REQUIREMENT
In the copy, include all of the listing exactly and none of its pictures.

DATASET EXTRACT

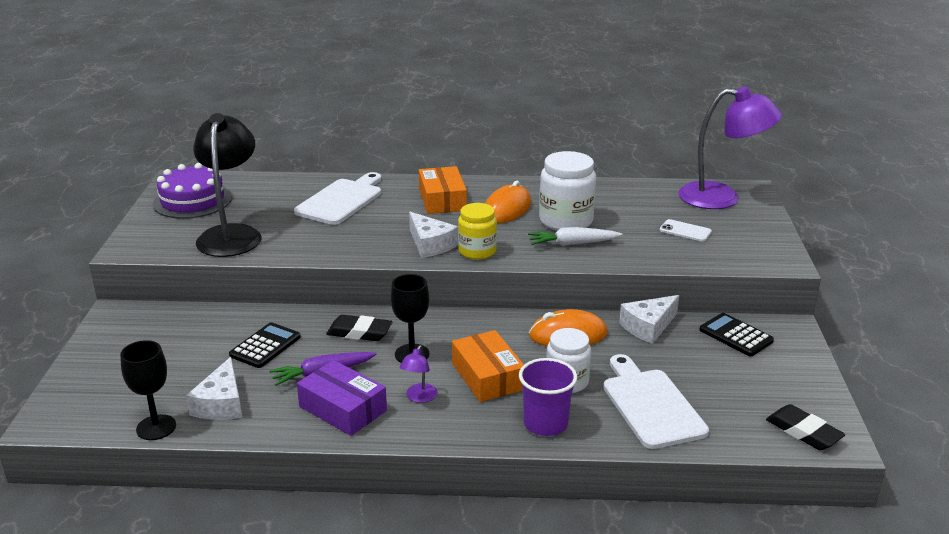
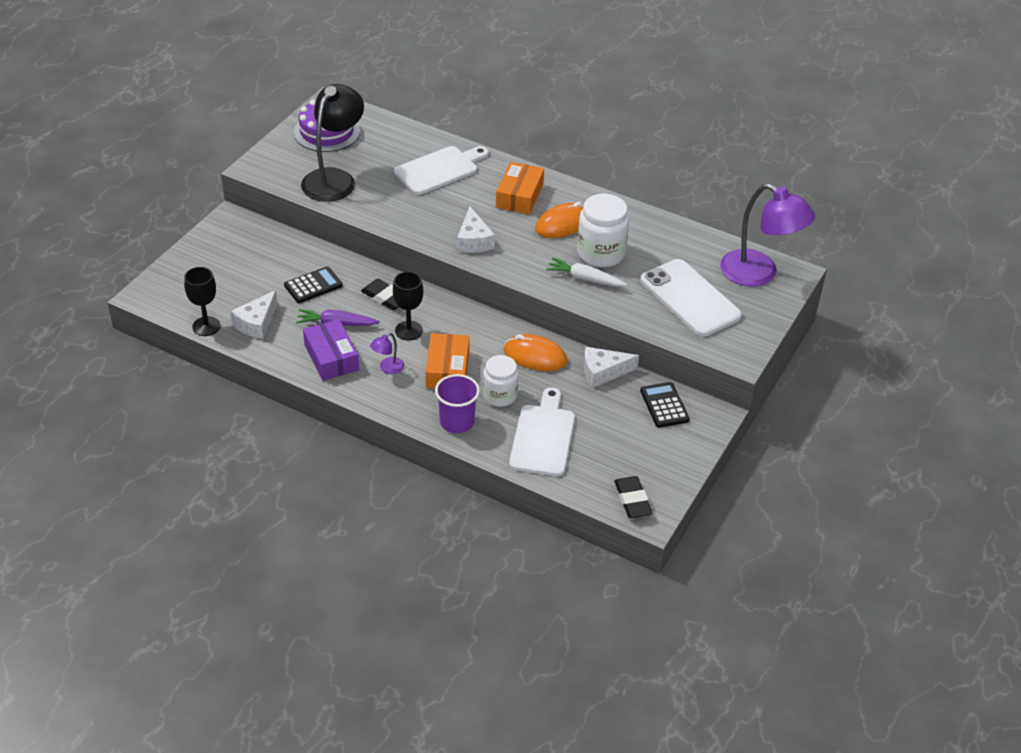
camera: 25 degrees right, 15 degrees up
yellow jar [458,203,497,260] -> none
white phone [660,219,712,242] -> white phone [640,259,742,336], size x2.38

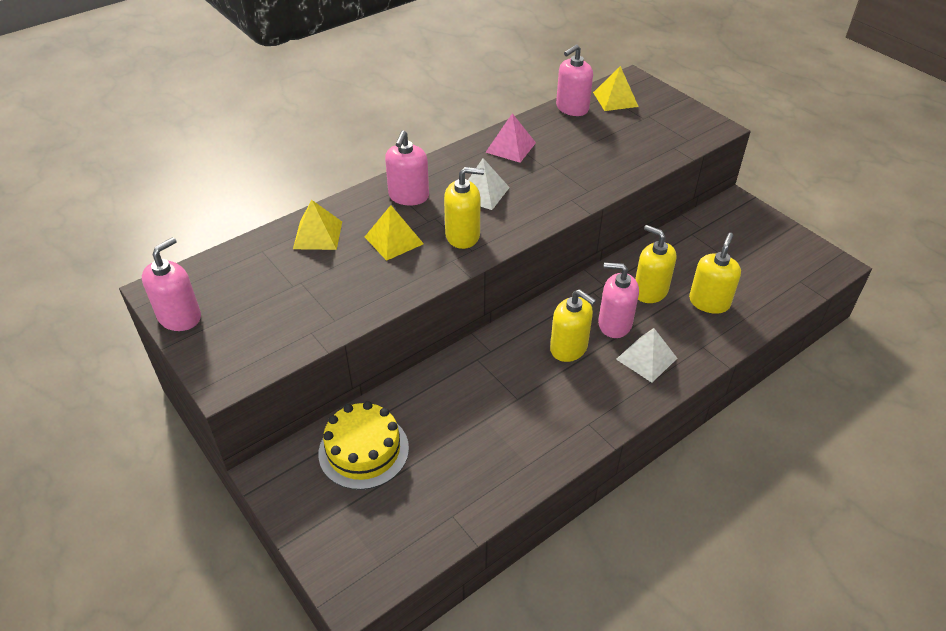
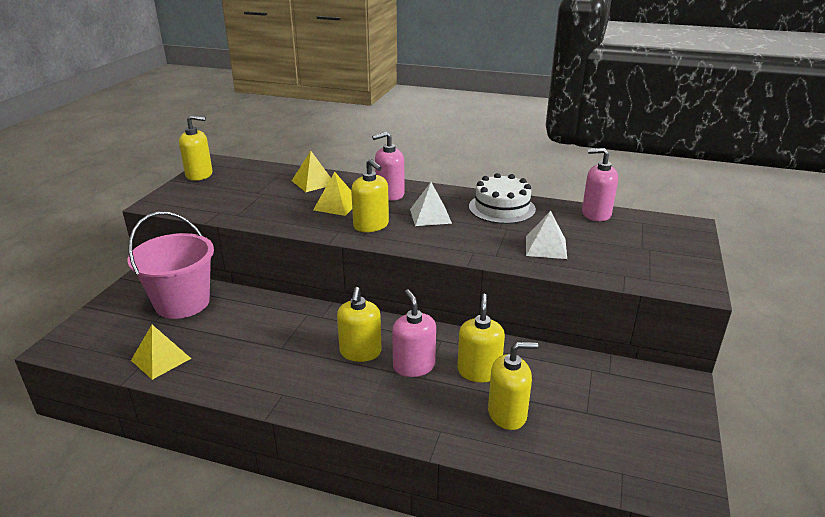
camera: 55 degrees right, 15 degrees down
pink soap dispenser [142,237,201,331] -> yellow soap dispenser [179,115,213,181]
yellow cake [318,401,409,490] -> pink bucket [128,212,214,319]
pink pyramid [485,113,536,163] -> white cake [469,173,536,224]
yellow pyramid [593,66,639,111] -> yellow pyramid moved to [131,325,191,380]
white pyramid [616,328,677,383] -> white pyramid moved to [526,211,567,259]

RESPONSE TO THIS EXERCISE
camera: 25 degrees right, 15 degrees up
yellow jar [458,203,497,260] -> none
white phone [660,219,712,242] -> white phone [640,259,742,336], size x2.38

camera: 55 degrees right, 15 degrees down
pink soap dispenser [142,237,201,331] -> yellow soap dispenser [179,115,213,181]
yellow cake [318,401,409,490] -> pink bucket [128,212,214,319]
pink pyramid [485,113,536,163] -> white cake [469,173,536,224]
yellow pyramid [593,66,639,111] -> yellow pyramid moved to [131,325,191,380]
white pyramid [616,328,677,383] -> white pyramid moved to [526,211,567,259]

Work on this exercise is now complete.